**Extracted material**
▼

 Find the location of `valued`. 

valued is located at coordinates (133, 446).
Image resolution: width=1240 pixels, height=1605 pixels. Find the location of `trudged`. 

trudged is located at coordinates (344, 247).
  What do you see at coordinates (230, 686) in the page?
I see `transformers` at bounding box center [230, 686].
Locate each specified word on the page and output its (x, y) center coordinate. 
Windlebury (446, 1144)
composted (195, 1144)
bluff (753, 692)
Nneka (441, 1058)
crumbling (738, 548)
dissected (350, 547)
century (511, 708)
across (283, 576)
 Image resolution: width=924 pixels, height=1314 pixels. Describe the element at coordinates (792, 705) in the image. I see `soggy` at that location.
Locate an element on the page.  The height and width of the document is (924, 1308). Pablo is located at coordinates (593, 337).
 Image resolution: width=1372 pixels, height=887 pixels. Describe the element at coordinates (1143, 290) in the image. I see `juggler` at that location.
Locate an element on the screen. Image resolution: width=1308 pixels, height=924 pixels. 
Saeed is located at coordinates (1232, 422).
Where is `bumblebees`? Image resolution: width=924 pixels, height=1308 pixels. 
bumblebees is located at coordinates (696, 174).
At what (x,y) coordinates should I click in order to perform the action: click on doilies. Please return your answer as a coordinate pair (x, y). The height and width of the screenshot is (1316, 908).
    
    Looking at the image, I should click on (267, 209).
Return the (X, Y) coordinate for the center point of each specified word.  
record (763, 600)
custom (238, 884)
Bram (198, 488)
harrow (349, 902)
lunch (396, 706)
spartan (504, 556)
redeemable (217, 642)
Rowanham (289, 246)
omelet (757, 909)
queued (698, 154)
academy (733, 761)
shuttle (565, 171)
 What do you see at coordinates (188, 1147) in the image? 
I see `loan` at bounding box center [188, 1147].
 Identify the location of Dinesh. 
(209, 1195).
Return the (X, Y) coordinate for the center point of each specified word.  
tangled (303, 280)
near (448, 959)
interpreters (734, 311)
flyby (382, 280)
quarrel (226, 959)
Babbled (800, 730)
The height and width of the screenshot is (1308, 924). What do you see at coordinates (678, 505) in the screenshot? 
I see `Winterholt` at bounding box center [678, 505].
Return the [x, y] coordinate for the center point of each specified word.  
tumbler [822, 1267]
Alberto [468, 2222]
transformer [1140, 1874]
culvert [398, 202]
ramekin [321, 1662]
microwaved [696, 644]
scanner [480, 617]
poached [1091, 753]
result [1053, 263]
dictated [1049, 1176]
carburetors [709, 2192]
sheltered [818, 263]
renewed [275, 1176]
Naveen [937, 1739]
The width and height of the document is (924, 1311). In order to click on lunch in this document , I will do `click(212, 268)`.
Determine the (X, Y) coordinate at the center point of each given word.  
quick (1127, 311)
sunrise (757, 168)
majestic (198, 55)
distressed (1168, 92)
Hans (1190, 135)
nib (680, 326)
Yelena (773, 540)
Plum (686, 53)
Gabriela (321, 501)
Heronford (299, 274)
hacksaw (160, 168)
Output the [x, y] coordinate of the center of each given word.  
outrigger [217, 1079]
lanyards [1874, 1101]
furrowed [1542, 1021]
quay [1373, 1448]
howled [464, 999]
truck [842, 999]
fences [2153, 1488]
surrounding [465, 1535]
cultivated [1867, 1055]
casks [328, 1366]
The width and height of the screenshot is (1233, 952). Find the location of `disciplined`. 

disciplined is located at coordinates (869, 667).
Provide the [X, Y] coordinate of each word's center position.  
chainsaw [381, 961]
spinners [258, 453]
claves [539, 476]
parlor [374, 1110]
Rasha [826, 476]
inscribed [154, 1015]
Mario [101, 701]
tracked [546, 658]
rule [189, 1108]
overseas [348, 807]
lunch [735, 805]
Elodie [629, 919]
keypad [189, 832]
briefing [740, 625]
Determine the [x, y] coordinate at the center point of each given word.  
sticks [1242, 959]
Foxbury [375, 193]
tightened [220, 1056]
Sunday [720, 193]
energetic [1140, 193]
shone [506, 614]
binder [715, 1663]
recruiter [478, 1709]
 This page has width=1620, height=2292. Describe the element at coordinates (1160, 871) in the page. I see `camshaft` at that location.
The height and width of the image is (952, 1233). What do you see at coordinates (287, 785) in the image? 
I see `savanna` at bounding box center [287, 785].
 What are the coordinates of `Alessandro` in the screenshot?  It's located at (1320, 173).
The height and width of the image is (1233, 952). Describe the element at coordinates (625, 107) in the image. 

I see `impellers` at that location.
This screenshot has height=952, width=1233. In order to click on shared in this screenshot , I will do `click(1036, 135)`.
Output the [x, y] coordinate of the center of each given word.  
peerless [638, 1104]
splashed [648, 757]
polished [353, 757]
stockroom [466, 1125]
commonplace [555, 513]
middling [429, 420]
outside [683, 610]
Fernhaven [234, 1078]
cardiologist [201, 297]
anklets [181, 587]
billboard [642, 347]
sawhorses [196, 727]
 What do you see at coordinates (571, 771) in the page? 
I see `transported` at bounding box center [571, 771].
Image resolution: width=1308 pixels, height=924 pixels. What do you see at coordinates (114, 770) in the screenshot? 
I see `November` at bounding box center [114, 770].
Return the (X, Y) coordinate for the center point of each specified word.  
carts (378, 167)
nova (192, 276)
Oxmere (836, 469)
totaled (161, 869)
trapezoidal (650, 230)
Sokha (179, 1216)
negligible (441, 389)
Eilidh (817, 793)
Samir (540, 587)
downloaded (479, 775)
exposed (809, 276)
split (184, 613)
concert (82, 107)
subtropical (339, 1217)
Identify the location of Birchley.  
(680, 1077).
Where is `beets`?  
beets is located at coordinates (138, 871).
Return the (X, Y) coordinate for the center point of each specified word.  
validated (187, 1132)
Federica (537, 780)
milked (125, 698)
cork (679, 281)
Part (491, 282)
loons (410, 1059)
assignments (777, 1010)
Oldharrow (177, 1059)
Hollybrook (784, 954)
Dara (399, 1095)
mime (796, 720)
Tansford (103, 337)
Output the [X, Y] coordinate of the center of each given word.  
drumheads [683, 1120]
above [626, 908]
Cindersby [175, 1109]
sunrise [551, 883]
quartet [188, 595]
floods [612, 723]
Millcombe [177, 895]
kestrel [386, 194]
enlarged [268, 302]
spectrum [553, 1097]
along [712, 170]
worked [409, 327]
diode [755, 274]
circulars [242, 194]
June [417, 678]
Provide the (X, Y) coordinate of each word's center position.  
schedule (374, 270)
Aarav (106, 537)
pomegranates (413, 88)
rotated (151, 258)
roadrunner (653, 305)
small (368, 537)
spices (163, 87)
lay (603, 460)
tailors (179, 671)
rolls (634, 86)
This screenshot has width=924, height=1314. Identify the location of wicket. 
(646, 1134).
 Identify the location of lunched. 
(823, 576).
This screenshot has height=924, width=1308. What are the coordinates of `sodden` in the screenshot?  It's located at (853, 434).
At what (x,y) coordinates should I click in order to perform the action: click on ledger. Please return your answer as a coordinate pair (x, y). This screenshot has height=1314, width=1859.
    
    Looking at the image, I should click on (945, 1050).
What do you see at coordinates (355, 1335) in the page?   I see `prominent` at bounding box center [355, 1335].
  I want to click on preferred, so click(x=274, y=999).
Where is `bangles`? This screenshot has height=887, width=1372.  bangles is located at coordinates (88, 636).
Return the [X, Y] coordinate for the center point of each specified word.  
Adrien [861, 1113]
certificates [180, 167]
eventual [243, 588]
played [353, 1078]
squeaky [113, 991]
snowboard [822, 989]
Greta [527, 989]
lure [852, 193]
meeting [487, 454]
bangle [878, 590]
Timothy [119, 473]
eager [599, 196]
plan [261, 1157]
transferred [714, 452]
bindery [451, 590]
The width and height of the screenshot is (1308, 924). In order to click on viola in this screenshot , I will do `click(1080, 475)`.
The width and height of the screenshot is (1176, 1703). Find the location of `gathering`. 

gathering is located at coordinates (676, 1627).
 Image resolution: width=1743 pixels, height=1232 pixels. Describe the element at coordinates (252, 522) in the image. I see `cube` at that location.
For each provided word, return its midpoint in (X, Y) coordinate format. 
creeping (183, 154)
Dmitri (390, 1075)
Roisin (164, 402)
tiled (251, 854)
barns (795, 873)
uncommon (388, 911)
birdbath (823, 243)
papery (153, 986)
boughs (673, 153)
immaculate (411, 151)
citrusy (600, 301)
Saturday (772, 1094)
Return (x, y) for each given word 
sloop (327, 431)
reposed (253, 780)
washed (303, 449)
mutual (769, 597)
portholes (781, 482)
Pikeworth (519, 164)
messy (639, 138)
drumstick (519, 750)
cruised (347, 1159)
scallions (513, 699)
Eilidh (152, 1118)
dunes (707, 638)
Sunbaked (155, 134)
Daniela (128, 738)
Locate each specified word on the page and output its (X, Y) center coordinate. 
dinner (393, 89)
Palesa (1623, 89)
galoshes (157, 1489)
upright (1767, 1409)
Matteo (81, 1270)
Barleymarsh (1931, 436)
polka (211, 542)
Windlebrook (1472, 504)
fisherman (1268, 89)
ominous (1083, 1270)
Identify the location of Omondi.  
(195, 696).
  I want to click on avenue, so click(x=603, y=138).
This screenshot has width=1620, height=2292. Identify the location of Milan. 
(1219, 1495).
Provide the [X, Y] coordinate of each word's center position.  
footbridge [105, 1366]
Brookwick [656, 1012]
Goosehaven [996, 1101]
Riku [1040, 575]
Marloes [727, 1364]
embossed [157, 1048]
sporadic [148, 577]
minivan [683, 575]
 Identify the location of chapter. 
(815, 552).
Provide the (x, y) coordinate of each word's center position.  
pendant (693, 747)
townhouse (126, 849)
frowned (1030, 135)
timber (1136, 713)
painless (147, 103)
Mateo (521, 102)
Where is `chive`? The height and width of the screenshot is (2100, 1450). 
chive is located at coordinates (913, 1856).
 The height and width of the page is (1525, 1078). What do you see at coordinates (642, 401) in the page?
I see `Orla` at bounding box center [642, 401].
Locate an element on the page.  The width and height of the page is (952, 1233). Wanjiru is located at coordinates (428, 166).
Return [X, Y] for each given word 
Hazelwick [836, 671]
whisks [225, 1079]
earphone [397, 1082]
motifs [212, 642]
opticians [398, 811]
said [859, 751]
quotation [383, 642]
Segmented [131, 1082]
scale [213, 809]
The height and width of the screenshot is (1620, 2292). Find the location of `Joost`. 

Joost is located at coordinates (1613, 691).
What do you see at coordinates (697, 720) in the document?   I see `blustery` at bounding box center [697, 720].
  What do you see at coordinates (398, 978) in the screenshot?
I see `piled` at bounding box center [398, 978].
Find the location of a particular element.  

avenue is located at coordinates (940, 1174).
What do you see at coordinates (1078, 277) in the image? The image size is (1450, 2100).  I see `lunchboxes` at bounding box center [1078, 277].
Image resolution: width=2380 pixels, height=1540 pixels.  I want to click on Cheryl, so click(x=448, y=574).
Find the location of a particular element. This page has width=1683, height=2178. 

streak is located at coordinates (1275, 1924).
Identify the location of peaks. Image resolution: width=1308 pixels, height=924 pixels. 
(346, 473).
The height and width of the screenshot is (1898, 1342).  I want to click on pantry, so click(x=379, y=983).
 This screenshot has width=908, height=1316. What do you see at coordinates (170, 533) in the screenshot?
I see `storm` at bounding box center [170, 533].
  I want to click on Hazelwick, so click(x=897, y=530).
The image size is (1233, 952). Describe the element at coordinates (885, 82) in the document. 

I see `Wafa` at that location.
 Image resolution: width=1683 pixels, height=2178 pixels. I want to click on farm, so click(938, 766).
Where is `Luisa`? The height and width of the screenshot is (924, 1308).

▲

Copy the listing above, from the line containing "scallions (513, 699)" through the line containing "Brookwick [656, 1012]", reproducing every line between them unchanged.

scallions (513, 699)
Eilidh (152, 1118)
dunes (707, 638)
Sunbaked (155, 134)
Daniela (128, 738)
Locate each specified word on the page and output its (X, Y) center coordinate. 
dinner (393, 89)
Palesa (1623, 89)
galoshes (157, 1489)
upright (1767, 1409)
Matteo (81, 1270)
Barleymarsh (1931, 436)
polka (211, 542)
Windlebrook (1472, 504)
fisherman (1268, 89)
ominous (1083, 1270)
Identify the location of Omondi.  
(195, 696).
  I want to click on avenue, so click(x=603, y=138).
This screenshot has width=1620, height=2292. Identify the location of Milan. 
(1219, 1495).
Provide the [X, Y] coordinate of each word's center position.  
footbridge [105, 1366]
Brookwick [656, 1012]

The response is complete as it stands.